ACTIVITY — Pictures aside, copy every record word for word.

SUPPLIED MATERIAL —
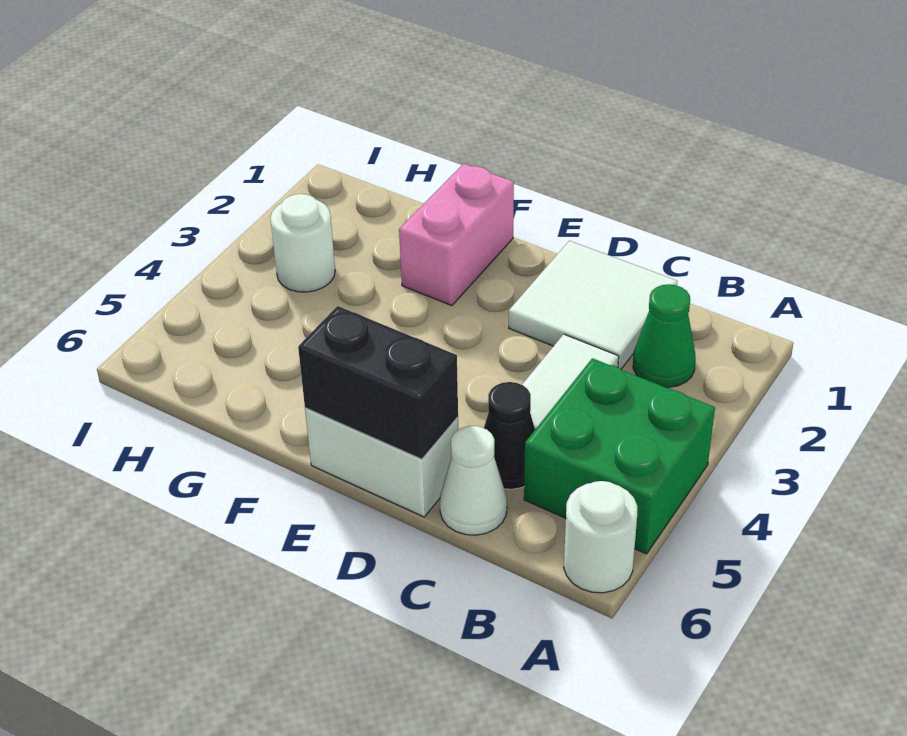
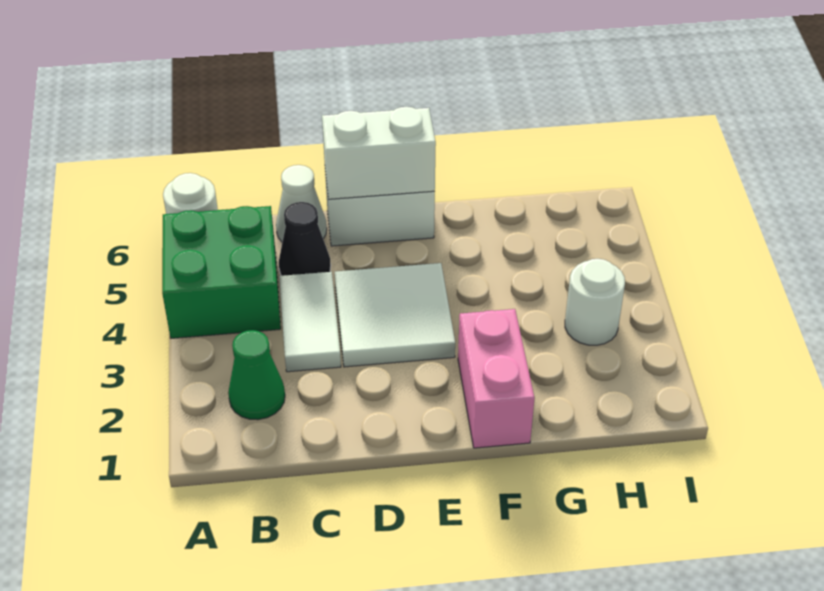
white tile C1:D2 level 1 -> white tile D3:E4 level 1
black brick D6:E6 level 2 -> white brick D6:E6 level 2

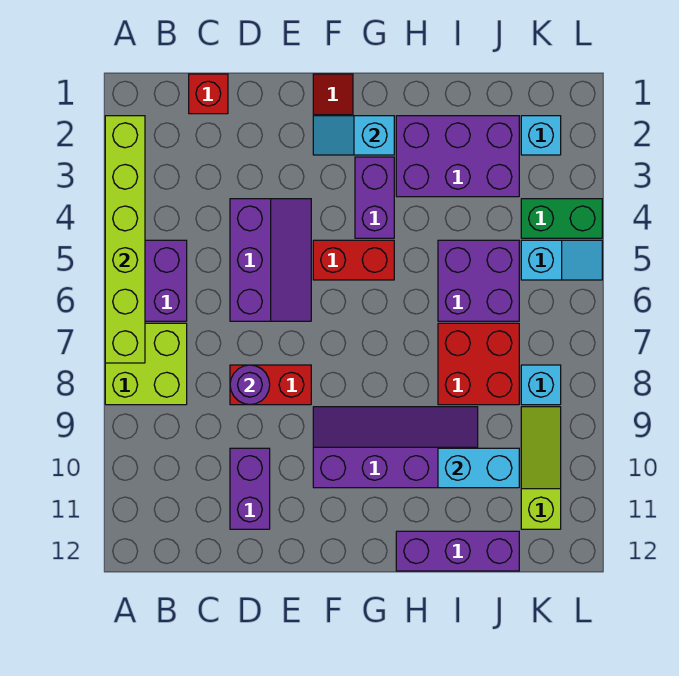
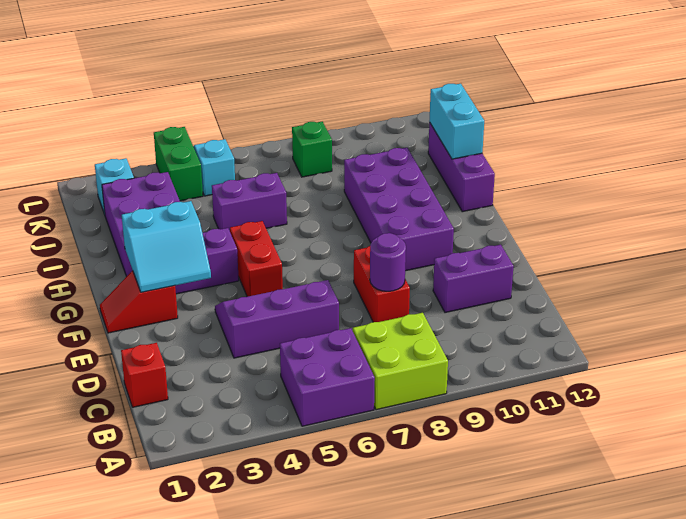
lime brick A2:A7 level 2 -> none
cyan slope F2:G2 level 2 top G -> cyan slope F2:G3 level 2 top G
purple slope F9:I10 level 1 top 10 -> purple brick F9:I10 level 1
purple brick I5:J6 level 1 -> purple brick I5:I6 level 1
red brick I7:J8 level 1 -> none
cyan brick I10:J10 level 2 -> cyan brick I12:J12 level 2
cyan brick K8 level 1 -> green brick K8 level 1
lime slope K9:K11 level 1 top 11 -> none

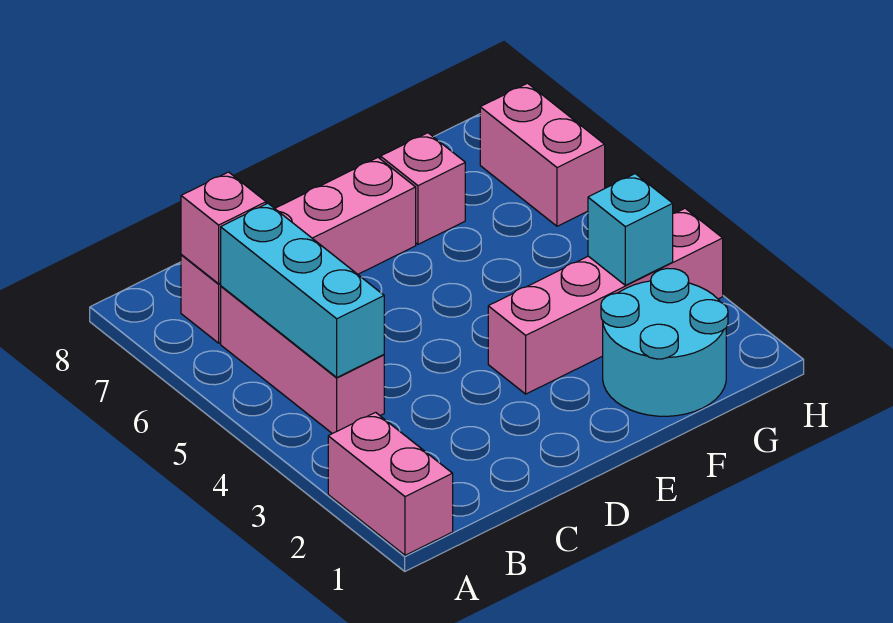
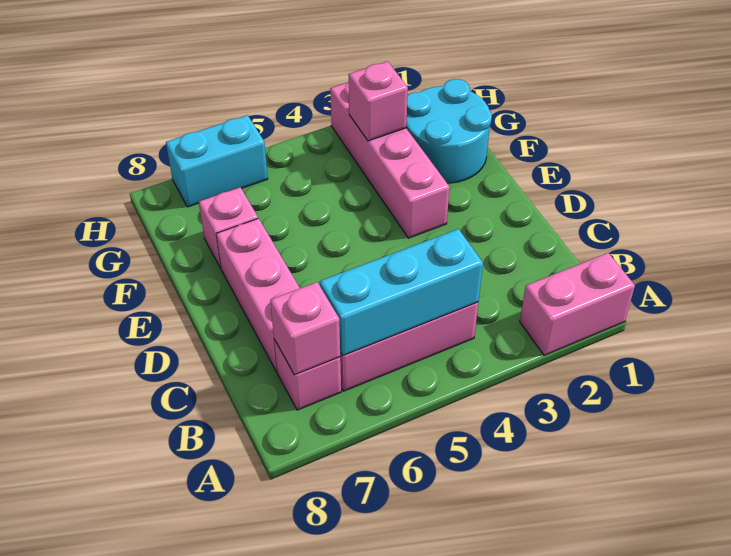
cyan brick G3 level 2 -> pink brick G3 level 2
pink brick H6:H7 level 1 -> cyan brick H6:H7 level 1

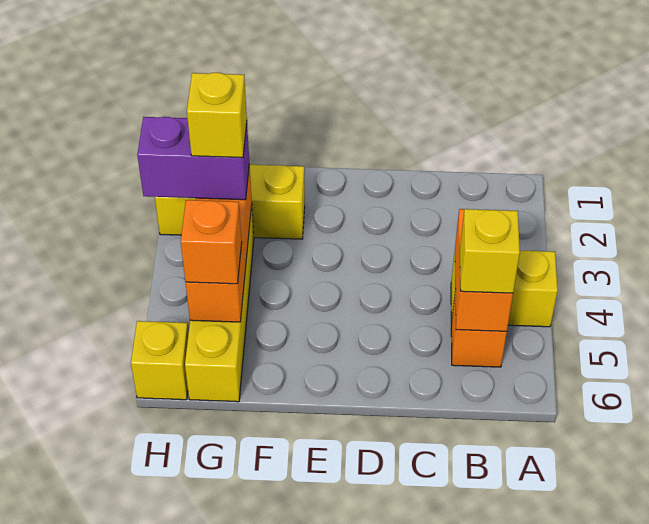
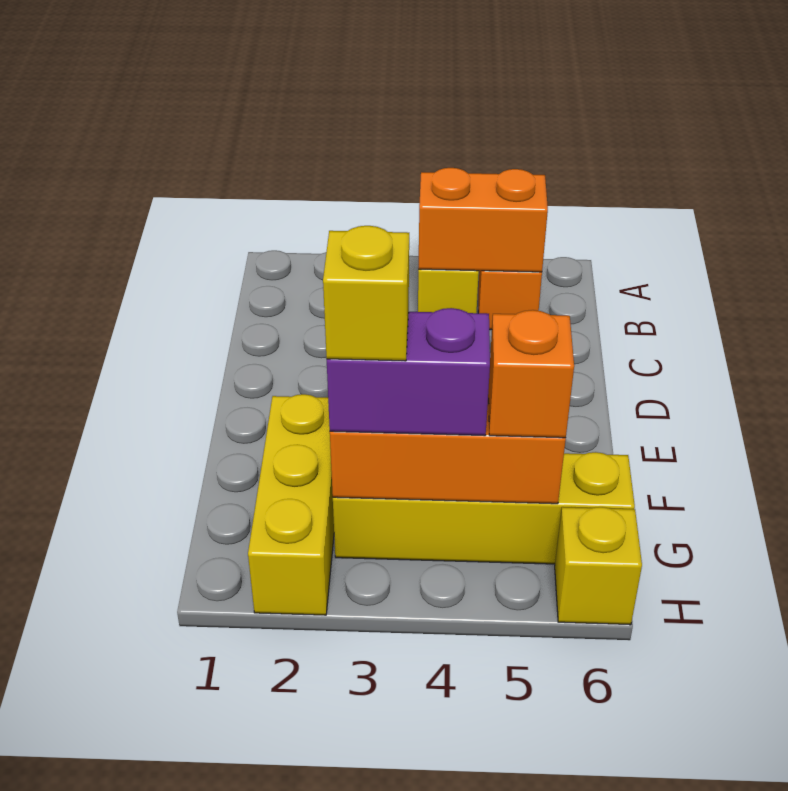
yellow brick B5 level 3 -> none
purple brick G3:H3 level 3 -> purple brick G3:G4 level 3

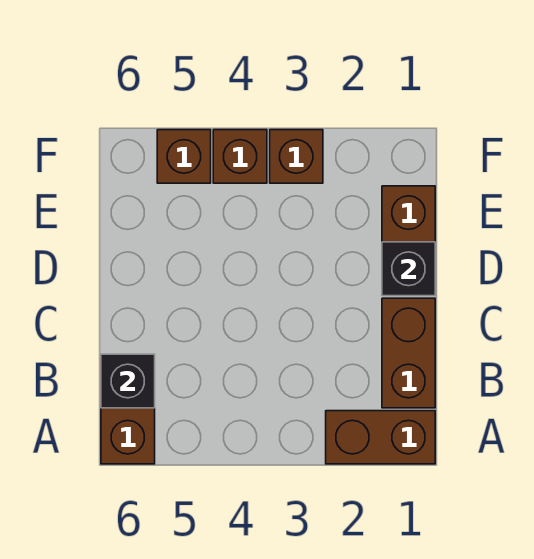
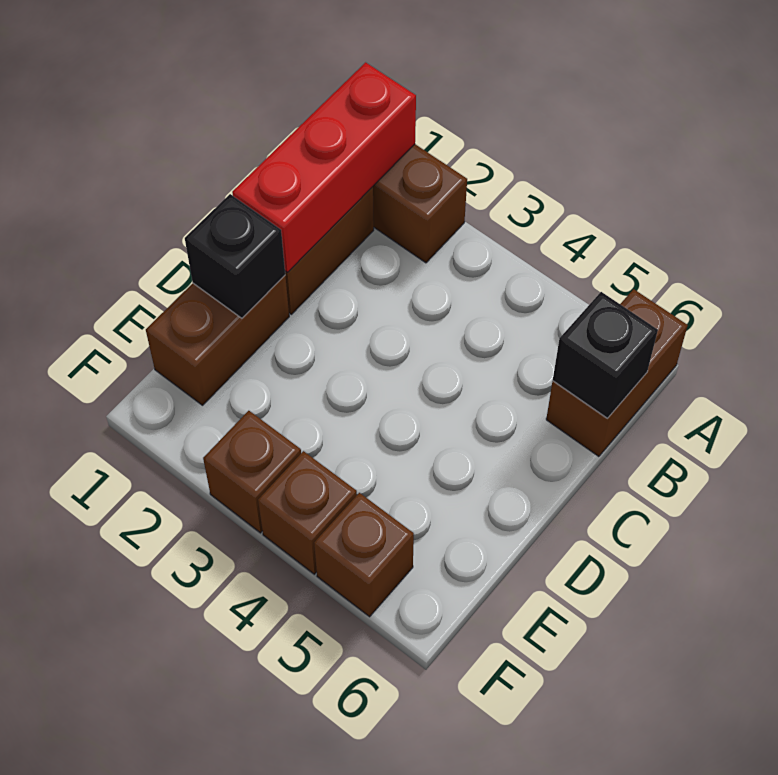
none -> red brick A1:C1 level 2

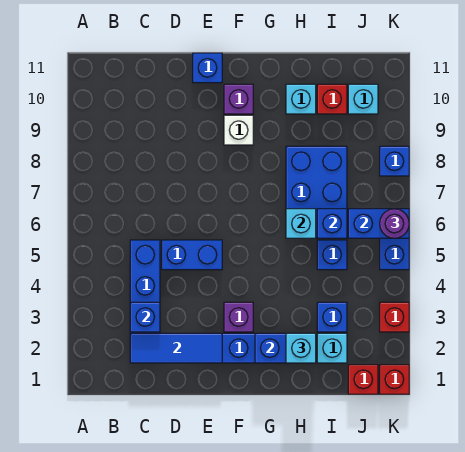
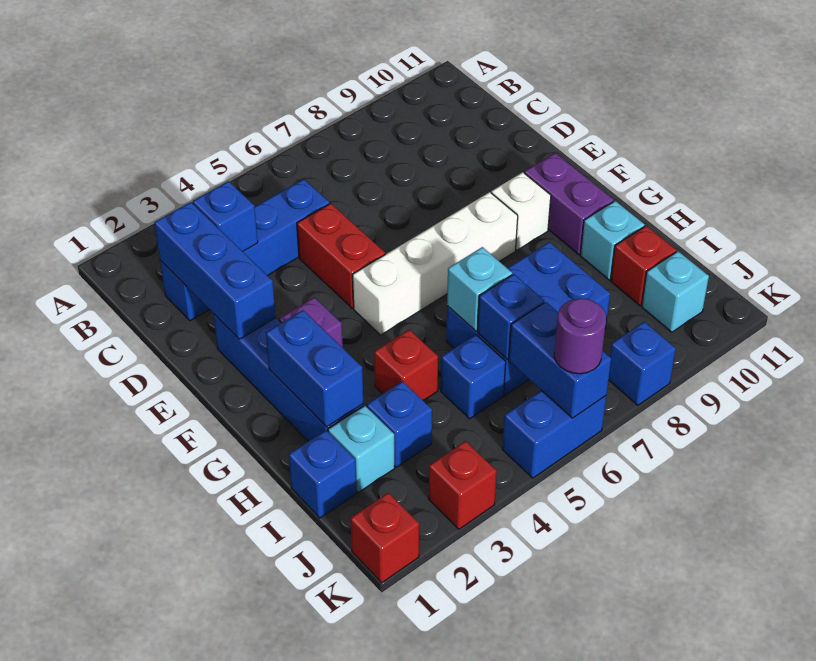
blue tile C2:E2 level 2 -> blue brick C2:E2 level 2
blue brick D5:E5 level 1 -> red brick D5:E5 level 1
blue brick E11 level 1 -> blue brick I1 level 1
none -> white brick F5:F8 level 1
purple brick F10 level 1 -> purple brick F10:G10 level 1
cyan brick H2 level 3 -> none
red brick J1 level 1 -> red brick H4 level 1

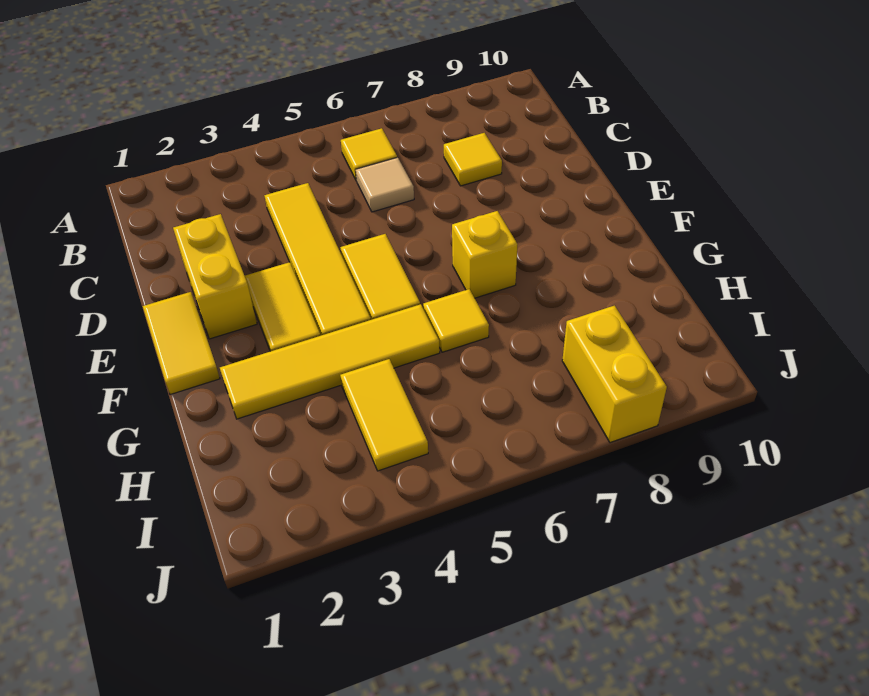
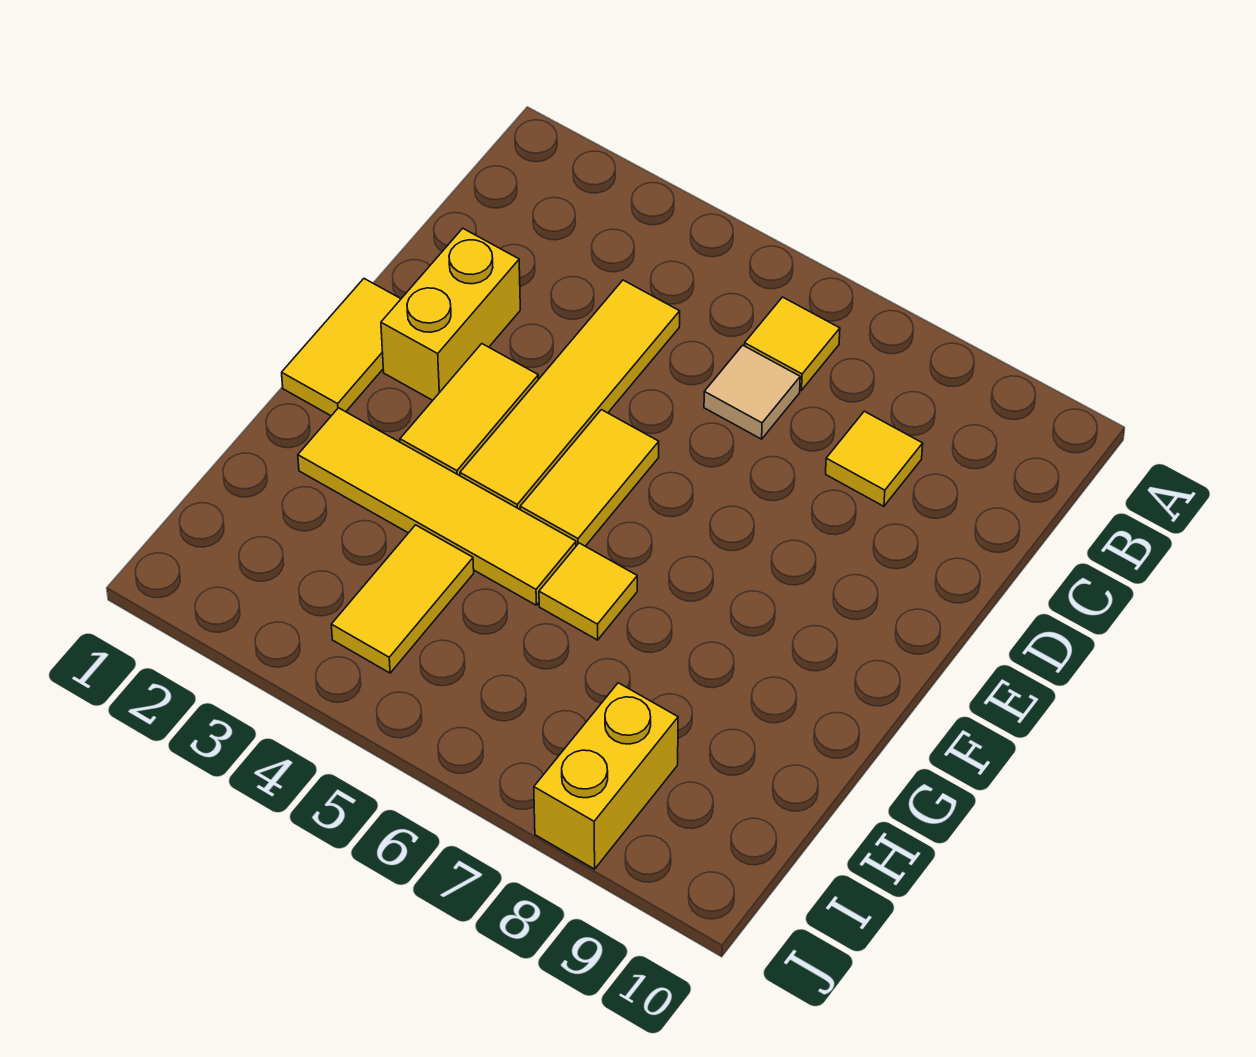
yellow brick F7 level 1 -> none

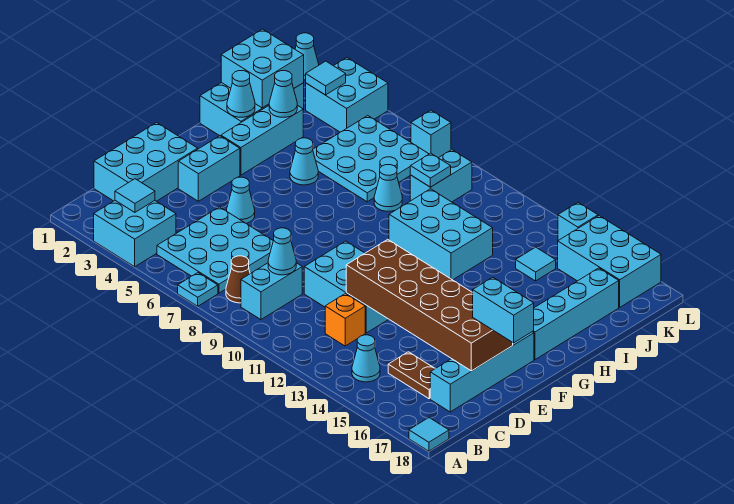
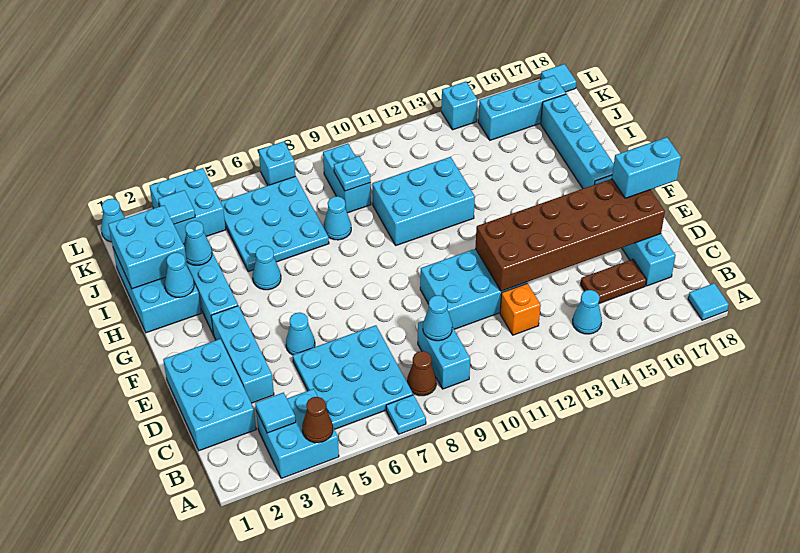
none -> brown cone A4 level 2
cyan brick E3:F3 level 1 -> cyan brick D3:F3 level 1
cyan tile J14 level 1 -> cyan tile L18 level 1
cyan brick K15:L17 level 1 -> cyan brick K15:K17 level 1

WRITTEN ANSWER —
white tile C1:D2 level 1 -> white tile D3:E4 level 1
black brick D6:E6 level 2 -> white brick D6:E6 level 2

lime brick A2:A7 level 2 -> none
cyan slope F2:G2 level 2 top G -> cyan slope F2:G3 level 2 top G
purple slope F9:I10 level 1 top 10 -> purple brick F9:I10 level 1
purple brick I5:J6 level 1 -> purple brick I5:I6 level 1
red brick I7:J8 level 1 -> none
cyan brick I10:J10 level 2 -> cyan brick I12:J12 level 2
cyan brick K8 level 1 -> green brick K8 level 1
lime slope K9:K11 level 1 top 11 -> none

cyan brick G3 level 2 -> pink brick G3 level 2
pink brick H6:H7 level 1 -> cyan brick H6:H7 level 1

yellow brick B5 level 3 -> none
purple brick G3:H3 level 3 -> purple brick G3:G4 level 3

none -> red brick A1:C1 level 2

blue tile C2:E2 level 2 -> blue brick C2:E2 level 2
blue brick D5:E5 level 1 -> red brick D5:E5 level 1
blue brick E11 level 1 -> blue brick I1 level 1
none -> white brick F5:F8 level 1
purple brick F10 level 1 -> purple brick F10:G10 level 1
cyan brick H2 level 3 -> none
red brick J1 level 1 -> red brick H4 level 1

yellow brick F7 level 1 -> none

none -> brown cone A4 level 2
cyan brick E3:F3 level 1 -> cyan brick D3:F3 level 1
cyan tile J14 level 1 -> cyan tile L18 level 1
cyan brick K15:L17 level 1 -> cyan brick K15:K17 level 1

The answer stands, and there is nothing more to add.